→ **TASK STATEMENT**: Transcribe without alteration every line from the beginning of the stored records down to and including the line containing "road 2 (track): [(107,327),(132,0)]".
--- begin MATERIAL TO PROCESS ---
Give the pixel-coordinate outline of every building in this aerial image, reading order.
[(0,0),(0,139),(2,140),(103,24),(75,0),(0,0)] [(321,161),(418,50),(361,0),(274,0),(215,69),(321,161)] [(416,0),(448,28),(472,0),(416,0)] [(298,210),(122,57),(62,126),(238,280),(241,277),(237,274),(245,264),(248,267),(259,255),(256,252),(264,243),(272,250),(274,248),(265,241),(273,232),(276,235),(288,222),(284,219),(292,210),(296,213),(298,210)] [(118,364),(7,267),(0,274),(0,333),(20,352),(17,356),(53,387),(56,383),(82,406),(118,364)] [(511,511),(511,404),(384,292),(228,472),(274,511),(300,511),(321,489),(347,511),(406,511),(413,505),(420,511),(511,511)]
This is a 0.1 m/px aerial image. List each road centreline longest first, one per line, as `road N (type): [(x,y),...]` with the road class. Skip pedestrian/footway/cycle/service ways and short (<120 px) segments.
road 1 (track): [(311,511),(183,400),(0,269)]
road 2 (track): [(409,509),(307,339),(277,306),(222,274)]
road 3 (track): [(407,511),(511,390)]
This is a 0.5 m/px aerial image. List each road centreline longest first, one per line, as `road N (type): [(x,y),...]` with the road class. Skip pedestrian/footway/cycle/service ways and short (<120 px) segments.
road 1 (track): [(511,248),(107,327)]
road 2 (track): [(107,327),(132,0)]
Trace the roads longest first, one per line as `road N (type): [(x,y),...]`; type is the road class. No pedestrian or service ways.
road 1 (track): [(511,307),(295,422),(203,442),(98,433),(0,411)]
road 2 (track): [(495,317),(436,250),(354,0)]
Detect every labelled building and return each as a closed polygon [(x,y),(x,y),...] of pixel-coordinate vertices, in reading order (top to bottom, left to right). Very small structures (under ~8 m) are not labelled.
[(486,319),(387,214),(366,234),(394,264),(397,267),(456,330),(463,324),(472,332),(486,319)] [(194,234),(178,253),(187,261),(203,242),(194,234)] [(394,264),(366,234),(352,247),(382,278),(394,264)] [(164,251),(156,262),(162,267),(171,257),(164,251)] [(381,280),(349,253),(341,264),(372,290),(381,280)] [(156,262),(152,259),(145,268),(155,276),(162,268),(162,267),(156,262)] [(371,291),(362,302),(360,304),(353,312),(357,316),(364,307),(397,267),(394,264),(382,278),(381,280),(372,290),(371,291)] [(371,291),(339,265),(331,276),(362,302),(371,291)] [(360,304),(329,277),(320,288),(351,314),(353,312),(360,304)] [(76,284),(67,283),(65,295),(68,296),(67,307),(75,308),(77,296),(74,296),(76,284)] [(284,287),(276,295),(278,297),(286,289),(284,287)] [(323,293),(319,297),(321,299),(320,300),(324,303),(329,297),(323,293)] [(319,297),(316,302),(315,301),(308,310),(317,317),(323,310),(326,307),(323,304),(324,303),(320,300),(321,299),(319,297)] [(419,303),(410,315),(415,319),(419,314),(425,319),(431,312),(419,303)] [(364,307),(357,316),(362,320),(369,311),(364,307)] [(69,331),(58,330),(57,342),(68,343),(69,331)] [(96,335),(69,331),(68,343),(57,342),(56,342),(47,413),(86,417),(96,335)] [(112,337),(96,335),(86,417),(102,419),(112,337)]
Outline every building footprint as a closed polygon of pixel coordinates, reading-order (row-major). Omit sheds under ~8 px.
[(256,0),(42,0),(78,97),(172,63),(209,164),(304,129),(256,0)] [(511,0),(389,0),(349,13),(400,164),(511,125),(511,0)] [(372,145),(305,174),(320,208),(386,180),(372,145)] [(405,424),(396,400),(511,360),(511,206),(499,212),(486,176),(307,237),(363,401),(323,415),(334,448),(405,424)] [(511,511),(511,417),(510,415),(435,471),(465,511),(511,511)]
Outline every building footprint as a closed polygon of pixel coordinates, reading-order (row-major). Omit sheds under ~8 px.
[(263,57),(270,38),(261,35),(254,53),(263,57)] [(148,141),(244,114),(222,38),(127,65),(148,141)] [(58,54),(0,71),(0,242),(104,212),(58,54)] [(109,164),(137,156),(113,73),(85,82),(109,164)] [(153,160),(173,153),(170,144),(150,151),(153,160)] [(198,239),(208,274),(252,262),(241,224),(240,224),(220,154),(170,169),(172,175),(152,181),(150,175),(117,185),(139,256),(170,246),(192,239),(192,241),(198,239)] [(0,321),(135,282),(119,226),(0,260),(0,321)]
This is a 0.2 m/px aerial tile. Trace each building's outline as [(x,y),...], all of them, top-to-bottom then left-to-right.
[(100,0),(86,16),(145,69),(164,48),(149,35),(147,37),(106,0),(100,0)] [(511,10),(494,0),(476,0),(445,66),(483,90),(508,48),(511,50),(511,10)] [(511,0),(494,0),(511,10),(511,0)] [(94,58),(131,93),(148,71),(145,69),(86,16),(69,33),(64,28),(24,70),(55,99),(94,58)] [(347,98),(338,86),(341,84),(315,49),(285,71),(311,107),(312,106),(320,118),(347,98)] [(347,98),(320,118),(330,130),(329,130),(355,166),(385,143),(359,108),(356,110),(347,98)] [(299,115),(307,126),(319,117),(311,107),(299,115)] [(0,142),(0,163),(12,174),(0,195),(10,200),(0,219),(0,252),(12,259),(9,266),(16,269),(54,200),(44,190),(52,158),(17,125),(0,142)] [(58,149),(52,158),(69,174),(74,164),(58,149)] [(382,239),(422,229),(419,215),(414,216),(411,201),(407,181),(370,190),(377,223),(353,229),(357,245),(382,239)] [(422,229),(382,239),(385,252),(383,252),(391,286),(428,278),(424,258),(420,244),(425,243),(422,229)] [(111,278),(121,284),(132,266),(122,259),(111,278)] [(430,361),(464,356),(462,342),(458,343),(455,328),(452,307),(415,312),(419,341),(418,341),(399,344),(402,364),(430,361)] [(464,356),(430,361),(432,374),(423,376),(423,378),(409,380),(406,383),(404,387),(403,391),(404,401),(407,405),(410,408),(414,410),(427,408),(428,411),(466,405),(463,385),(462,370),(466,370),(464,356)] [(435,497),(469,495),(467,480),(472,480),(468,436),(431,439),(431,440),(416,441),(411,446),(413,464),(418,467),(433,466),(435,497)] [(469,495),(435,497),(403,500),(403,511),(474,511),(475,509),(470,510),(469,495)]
--- end MATERIAL TO PROCESS ---
→ **FULL SOLUTION**:
Give the pixel-coordinate outline of every building in this aerial image, reading order.
[(0,0),(0,139),(2,140),(103,24),(75,0),(0,0)] [(321,161),(418,50),(361,0),(274,0),(215,69),(321,161)] [(416,0),(448,28),(472,0),(416,0)] [(298,210),(122,57),(62,126),(238,280),(241,277),(237,274),(245,264),(248,267),(259,255),(256,252),(264,243),(272,250),(274,248),(265,241),(273,232),(276,235),(288,222),(284,219),(292,210),(296,213),(298,210)] [(118,364),(7,267),(0,274),(0,333),(20,352),(17,356),(53,387),(56,383),(82,406),(118,364)] [(511,511),(511,404),(384,292),(228,472),(274,511),(300,511),(321,489),(347,511),(406,511),(413,505),(420,511),(511,511)]
This is a 0.1 m/px aerial image. List each road centreline longest first, one per line, as `road N (type): [(x,y),...]` with the road class. Skip pedestrian/footway/cycle/service ways and short (<120 px) segments.
road 1 (track): [(311,511),(183,400),(0,269)]
road 2 (track): [(409,509),(307,339),(277,306),(222,274)]
road 3 (track): [(407,511),(511,390)]
This is a 0.5 m/px aerial image. List each road centreline longest first, one per line, as `road N (type): [(x,y),...]` with the road class. Skip pedestrian/footway/cycle/service ways and short (<120 px) segments.
road 1 (track): [(511,248),(107,327)]
road 2 (track): [(107,327),(132,0)]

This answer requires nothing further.